Directions for this task:
Write out the entries verbatim and leave the images out of the copy.

─── Material provided ───

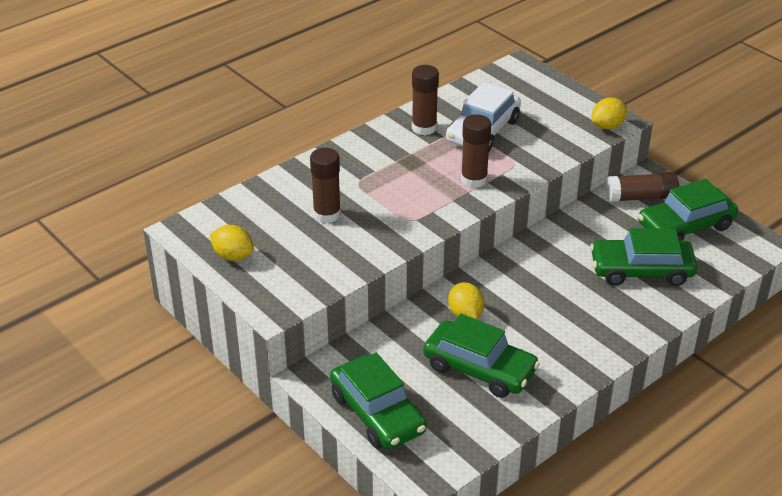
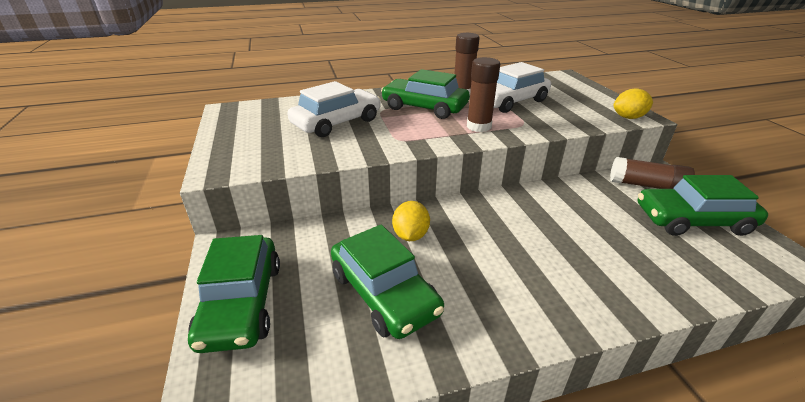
camera: 25 degrees right, 5 degrees down
(233, 256) = (237, 130): yellow lemon -> none
(327, 214) = (337, 122): brown glue stick -> white car
(641, 270) = (626, 248): green car -> green car (424, 107)

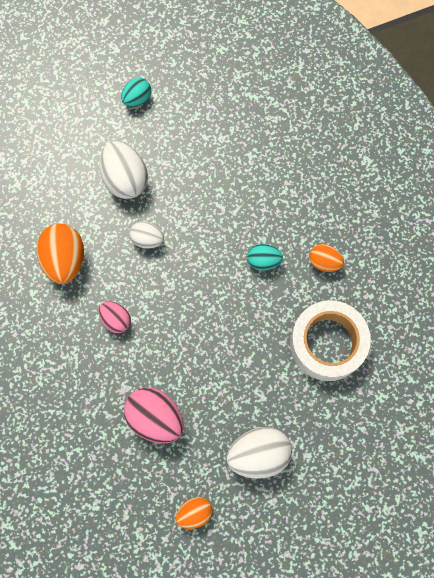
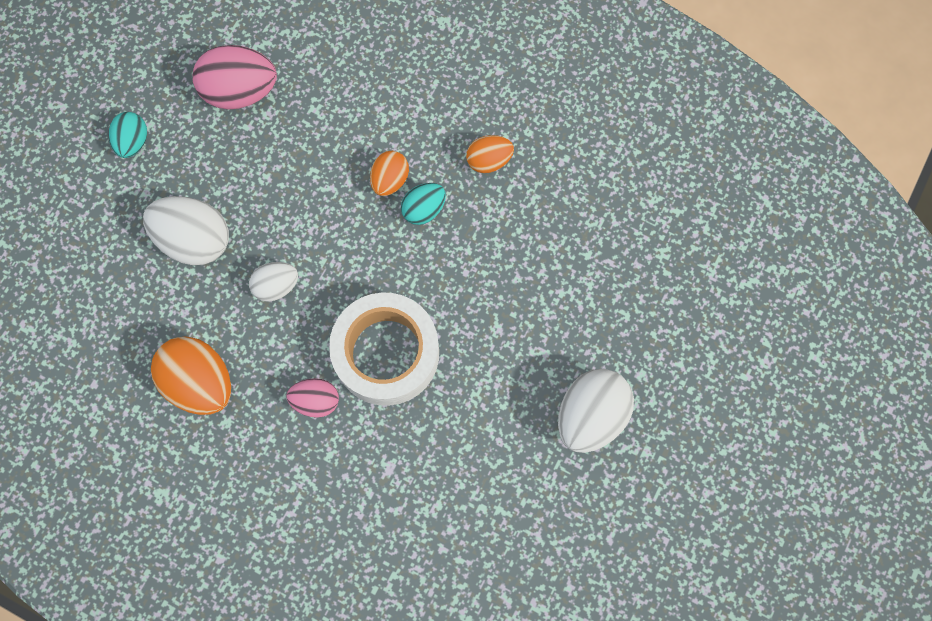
camera: 40 degrees left, 0 degrees up
(155, 418) = (450, 469): pink egg -> pink egg (241, 91)
(194, 512) = (576, 533): orange egg -> orange egg (390, 180)
(327, 343) = (563, 242): white tape -> white tape (386, 353)

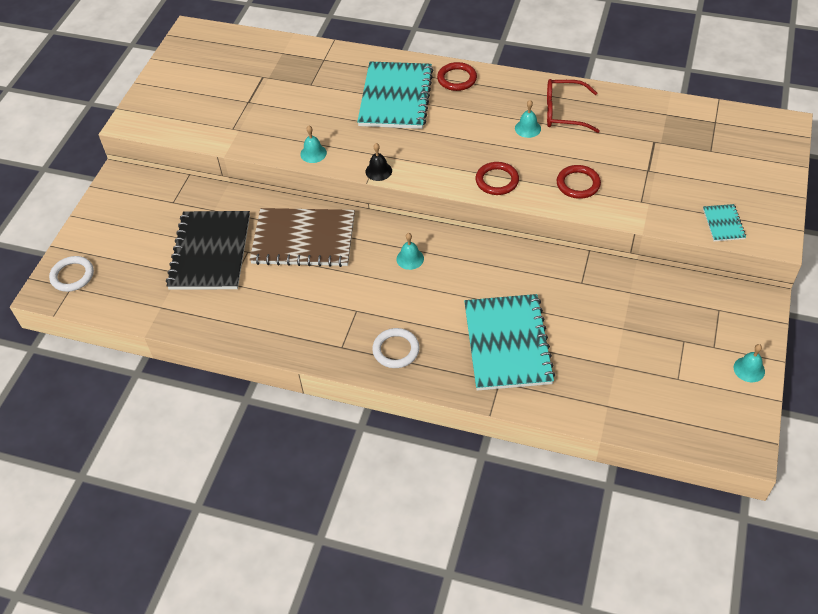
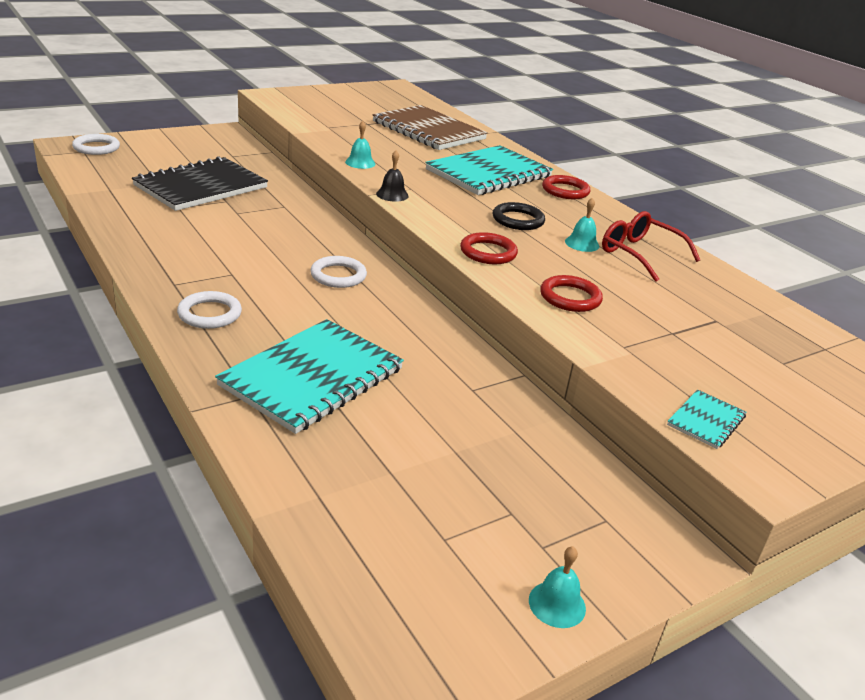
camera: 35 degrees right, 20 degrees down
(303, 239) = (278, 218): brown notebook -> brown notebook (428, 130)
(410, 259) = (338, 275): turquoise bell -> white ring
(472, 134) = (518, 220): none -> black ring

───

Solution below:
camera: 25 degrees right, 5 degrees down
(233, 256) = (237, 130): yellow lemon -> none
(327, 214) = (337, 122): brown glue stick -> white car
(641, 270) = (626, 248): green car -> green car (424, 107)

camera: 40 degrees left, 0 degrees up
(155, 418) = (450, 469): pink egg -> pink egg (241, 91)
(194, 512) = (576, 533): orange egg -> orange egg (390, 180)
(327, 343) = (563, 242): white tape -> white tape (386, 353)

camera: 35 degrees right, 20 degrees down
(303, 239) = (278, 218): brown notebook -> brown notebook (428, 130)
(410, 259) = (338, 275): turquoise bell -> white ring
(472, 134) = (518, 220): none -> black ring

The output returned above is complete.